• _Exercise prompt_
Could you copy every line of the data that contains "left"?
─── Given entries ───
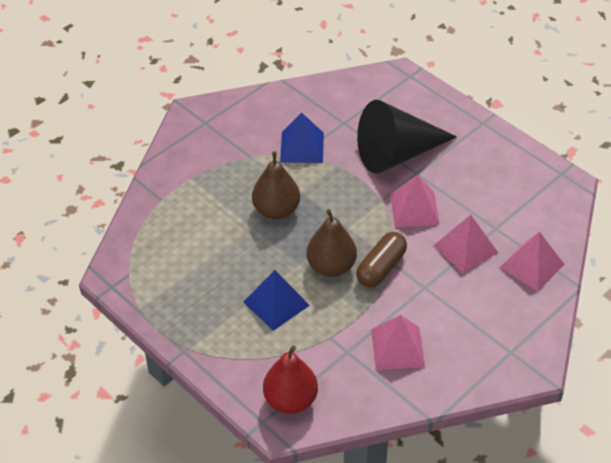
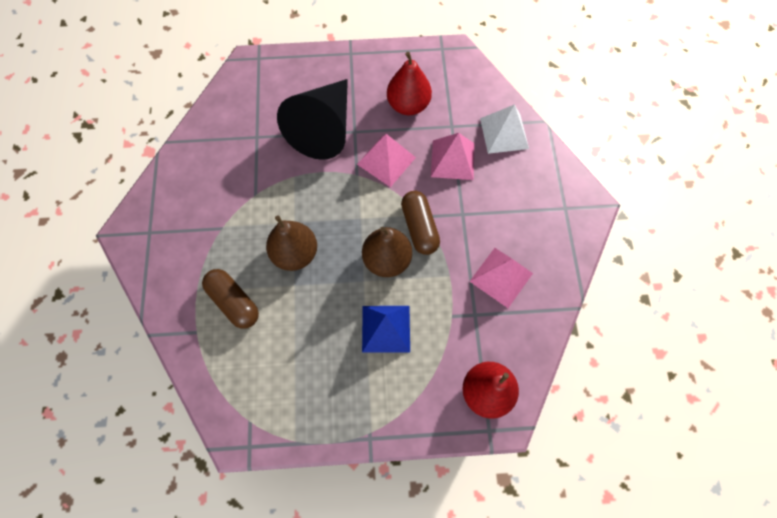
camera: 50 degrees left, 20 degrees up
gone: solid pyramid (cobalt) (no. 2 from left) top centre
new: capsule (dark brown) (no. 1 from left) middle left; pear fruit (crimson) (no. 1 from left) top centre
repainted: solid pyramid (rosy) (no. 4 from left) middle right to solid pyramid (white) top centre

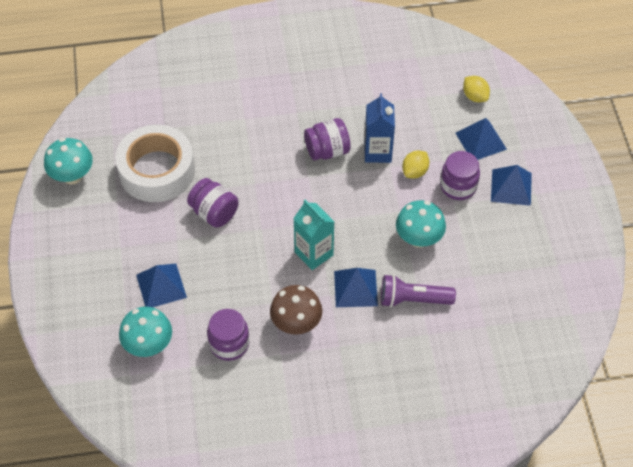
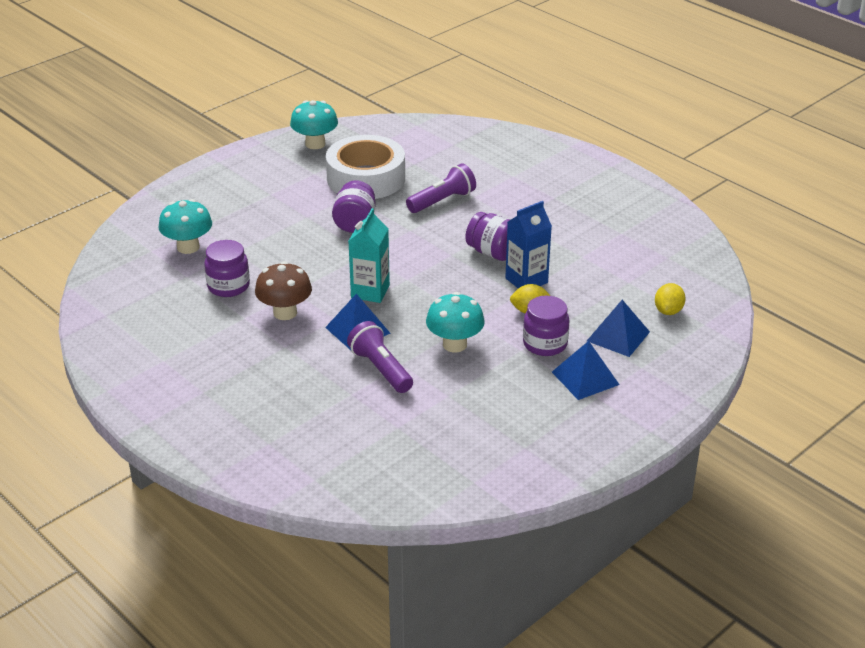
camera: 55 degrees right, 20 degrees down
gone: solid pyramid (cobalt) (no. 1 from left) middle left
new: torch (purple) (no. 2 from left) top centre

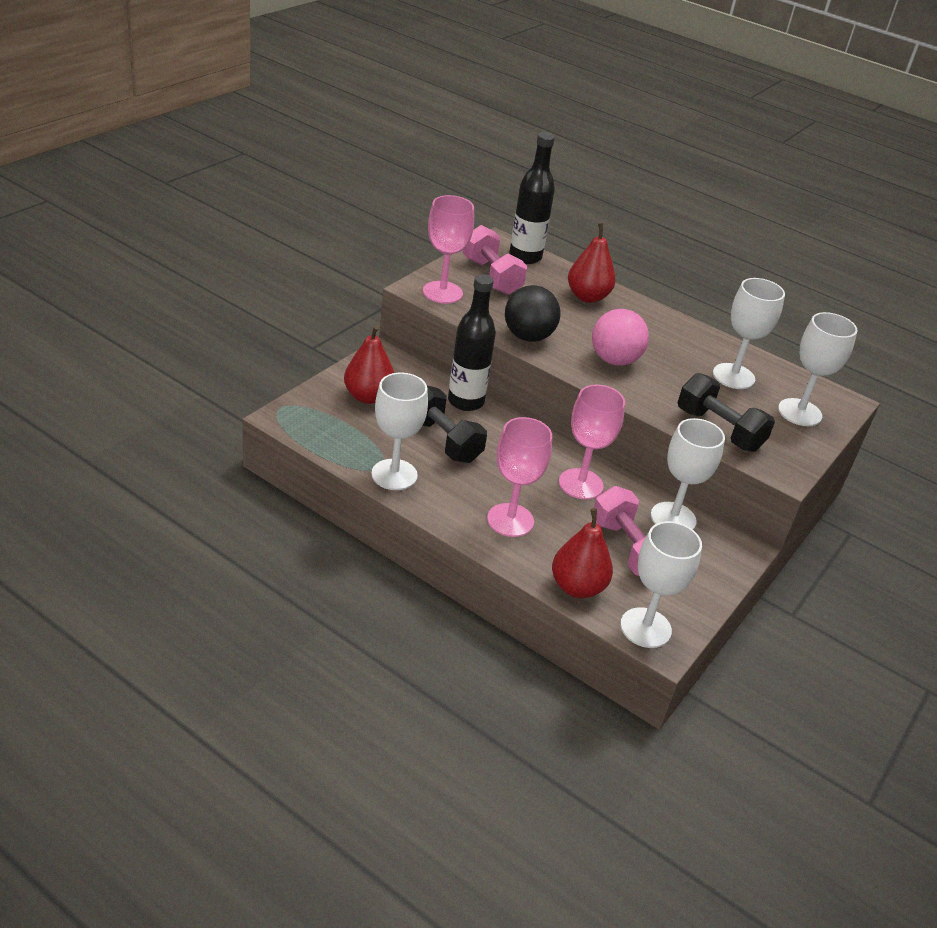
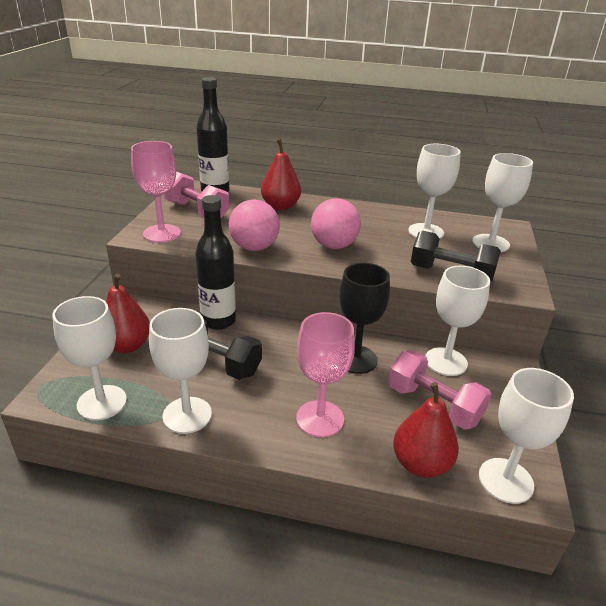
camera: 20 degrees left, 5 degrees down
new: goblet (white) (no. 1 from left) middle left
repainted: sphere (black) centre to sphere (rosy) (no. 1 from left) centre; goblet (rosy) (no. 3 from left) centre to goblet (black) centre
───
• _Answer to the problem_
camera: 50 degrees left, 20 degrees up
gone: solid pyramid (cobalt) (no. 2 from left) top centre
new: capsule (dark brown) (no. 1 from left) middle left; pear fruit (crimson) (no. 1 from left) top centre
repainted: solid pyramid (rosy) (no. 4 from left) middle right to solid pyramid (white) top centre
gone: solid pyramid (cobalt) (no. 1 from left) middle left
new: torch (purple) (no. 2 from left) top centre
camera: 20 degrees left, 5 degrees down
new: goblet (white) (no. 1 from left) middle left
repainted: sphere (black) centre to sphere (rosy) (no. 1 from left) centre; goblet (rosy) (no. 3 from left) centre to goblet (black) centre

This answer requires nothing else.